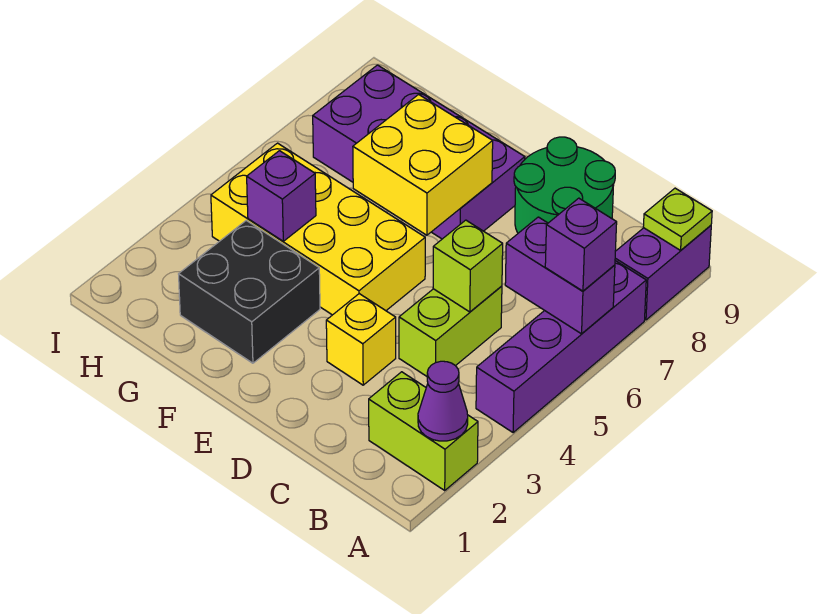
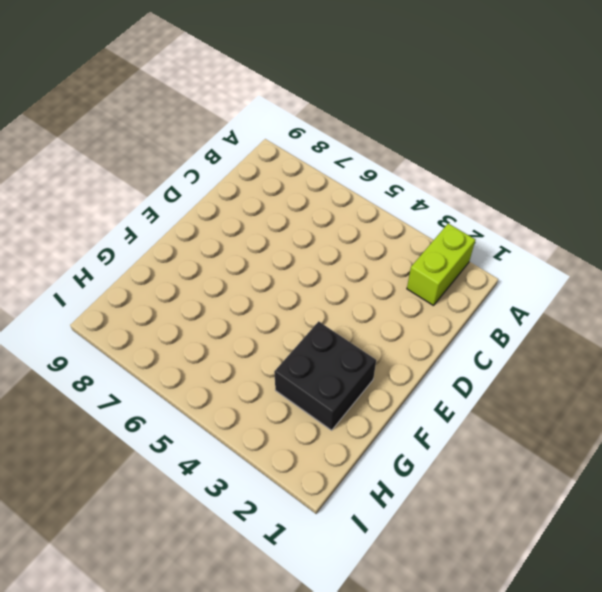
none -> purple brick A4:A7 level 1
none -> purple brick A8:A9 level 1
none -> lime brick C4:C5 level 1

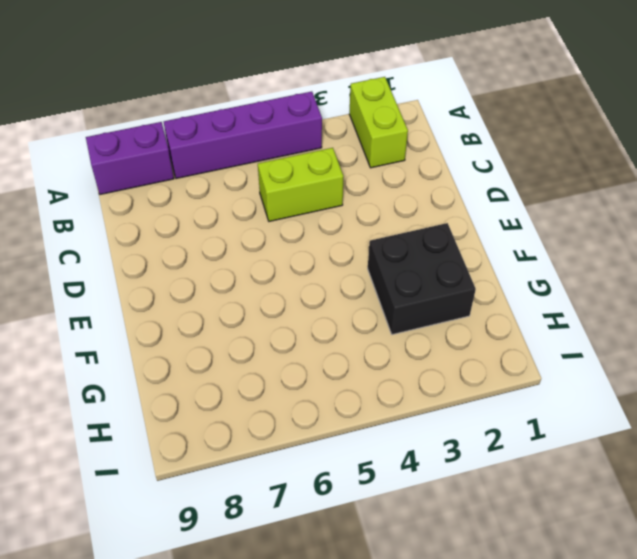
none -> green round brick C8:D9 level 1
none -> yellow brick D3 level 1
none -> yellow brick E4:H5 level 1

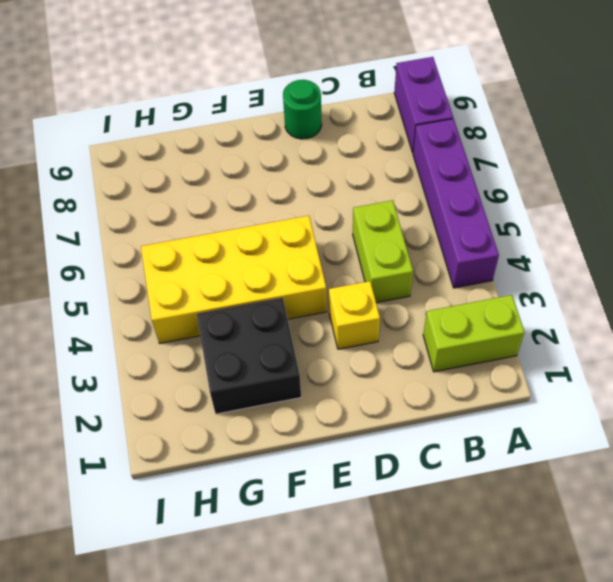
green round brick D9 level 1 -> green round brick C8:D9 level 1
none -> purple brick E7:H8 level 1
none -> purple cone A2 level 2
none -> purple brick A6:B6 level 2

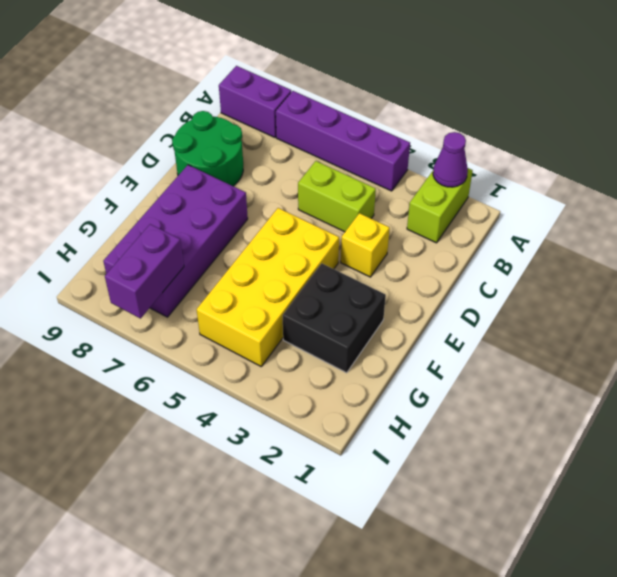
purple brick H7:I7 level 2 -> purple brick A6:B6 level 2
none -> lime plate A9 level 2
none -> lime brick C5 level 2
none -> yellow brick E6:F7 level 2

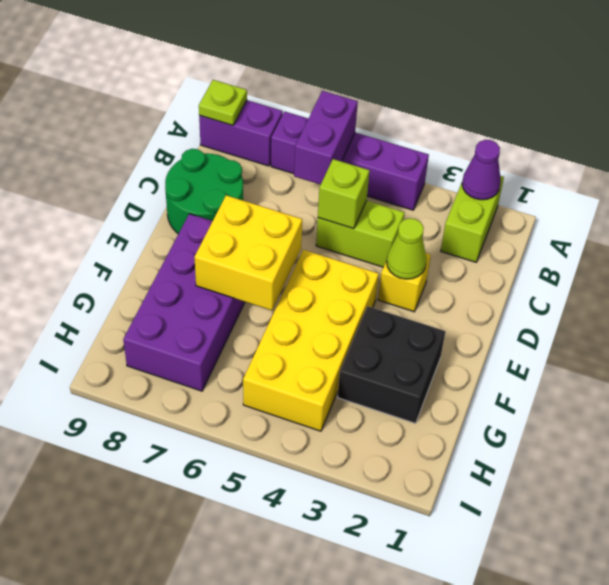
lime cone D3 level 2 -> none
none -> purple brick G4 level 2
none -> purple brick A6 level 3

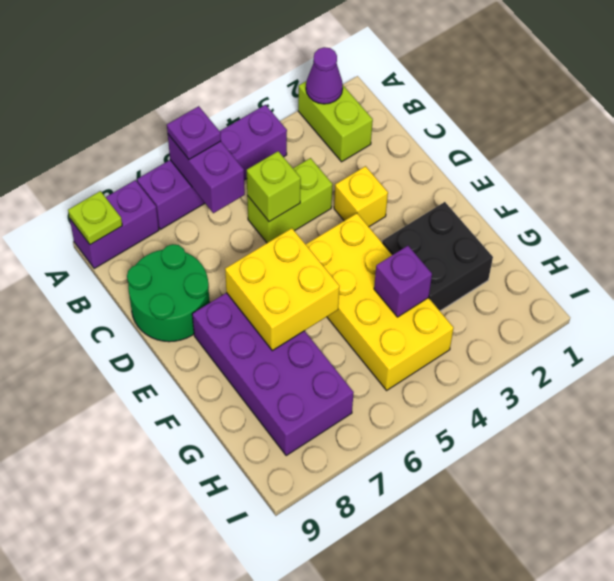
purple plate A6 level 3 -> purple brick A6 level 3

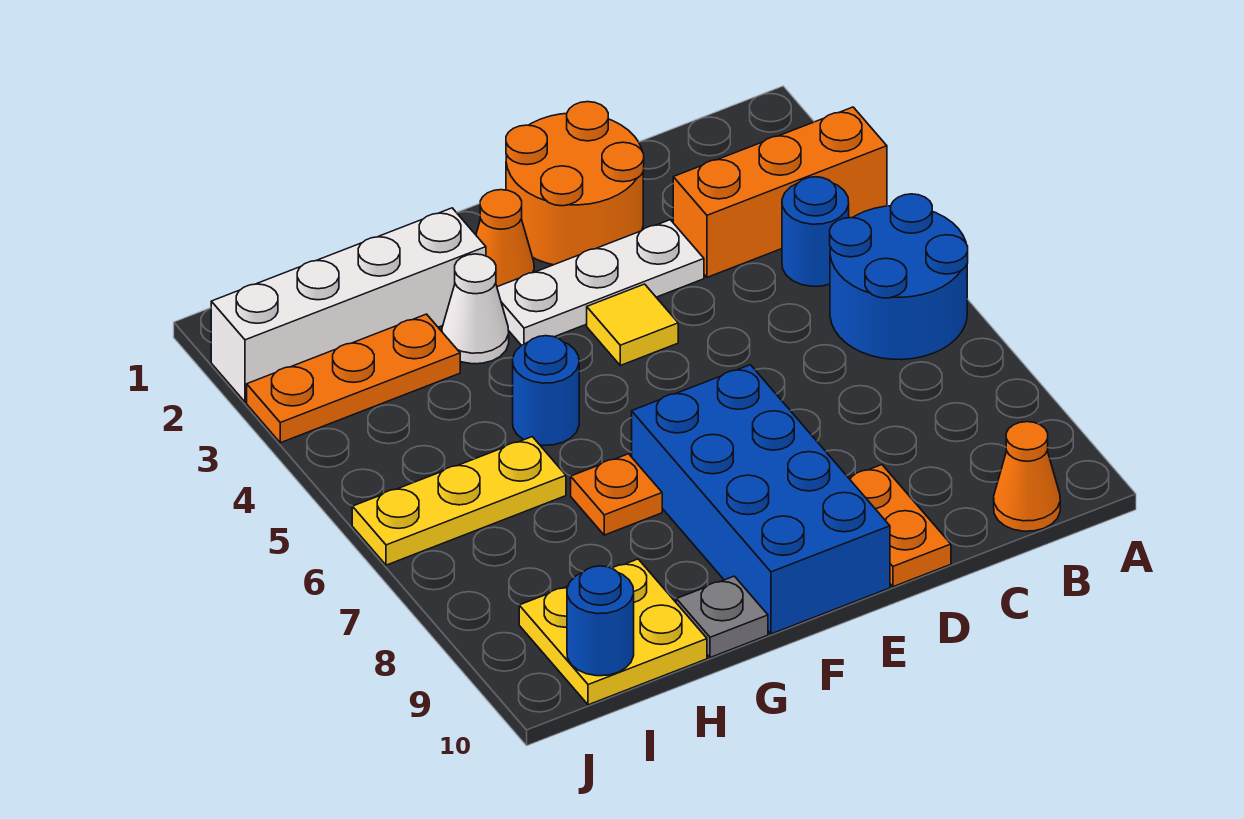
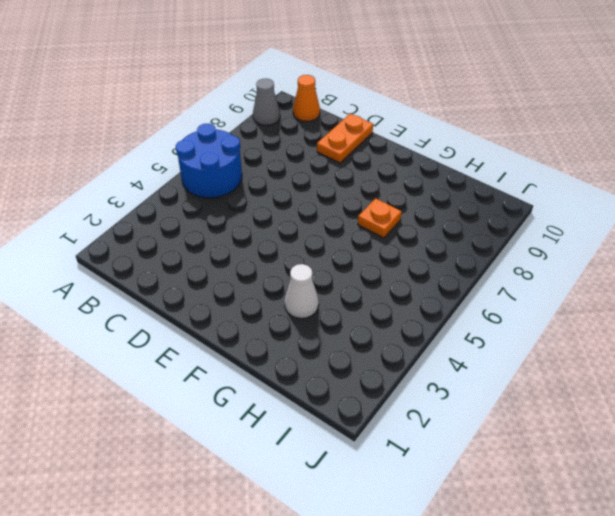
grey cone A9 level 1 -> none
none -> orange brick A3:C3 level 1
none -> blue round brick B4 level 1
none -> orange round brick D1:E2 level 1

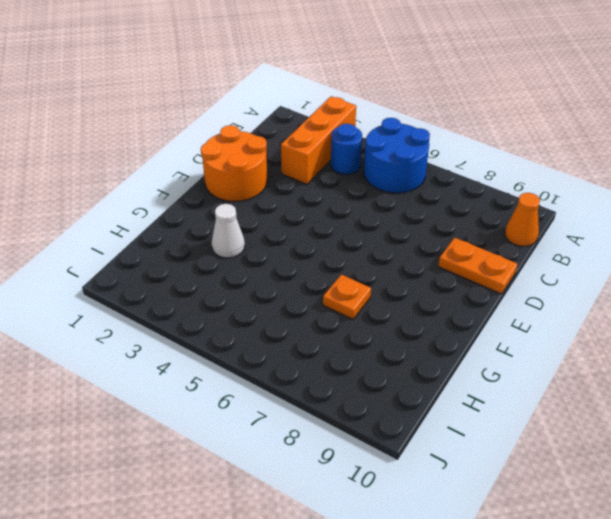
none -> white plate D3:F3 level 1
none -> yellow tile E4 level 1
none -> blue brick E7:F10 level 1

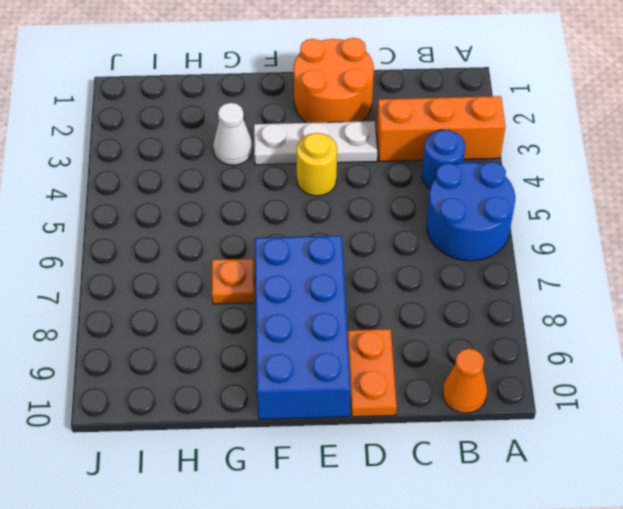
yellow round brick E4 level 1 -> yellow tile E4 level 1
none -> orange cone F2 level 1
none -> white brick G2:J2 level 1
none -> blue round brick G5 level 1

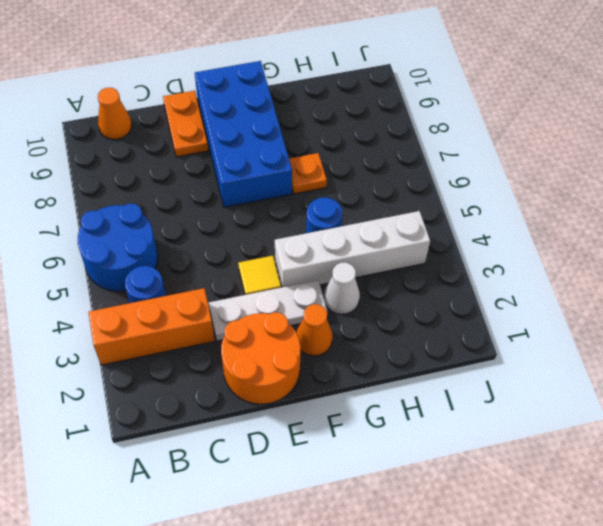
white brick F4:I4 level 1 -> white brick G2:J2 level 1
none -> grey plate G10 level 1
none -> orange plate H3:J3 level 1
none -> yellow plate H6:J6 level 1

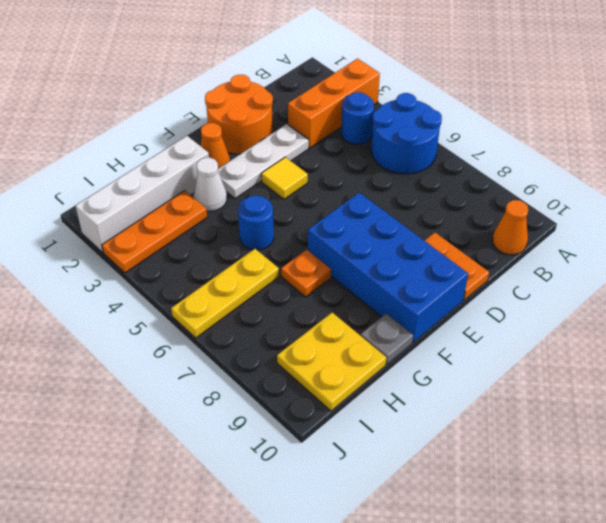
none -> blue round brick I10 level 2

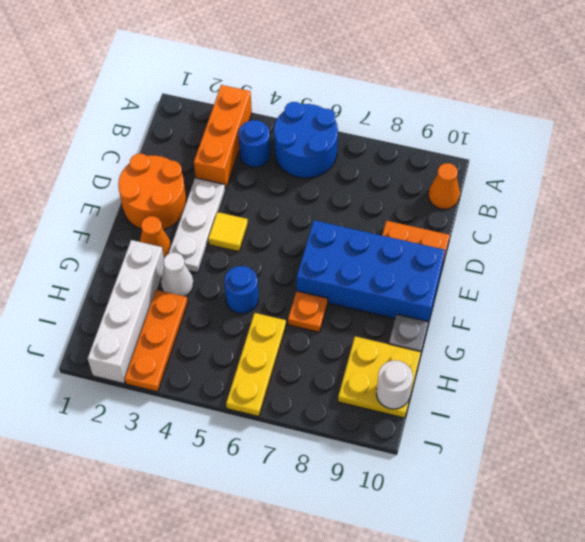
white round brick I10 level 2 -> blue round brick I10 level 2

==============================

What you return must match the lines above from the one with "none -> purple cone A2 level 2" through the one with "none -> orange brick A3:C3 level 1" exactly, with both ends included and the pictures excluded.

→ Reply to the exercise
none -> purple cone A2 level 2
none -> purple brick A6:B6 level 2

purple brick H7:I7 level 2 -> purple brick A6:B6 level 2
none -> lime plate A9 level 2
none -> lime brick C5 level 2
none -> yellow brick E6:F7 level 2

lime cone D3 level 2 -> none
none -> purple brick G4 level 2
none -> purple brick A6 level 3

purple plate A6 level 3 -> purple brick A6 level 3

grey cone A9 level 1 -> none
none -> orange brick A3:C3 level 1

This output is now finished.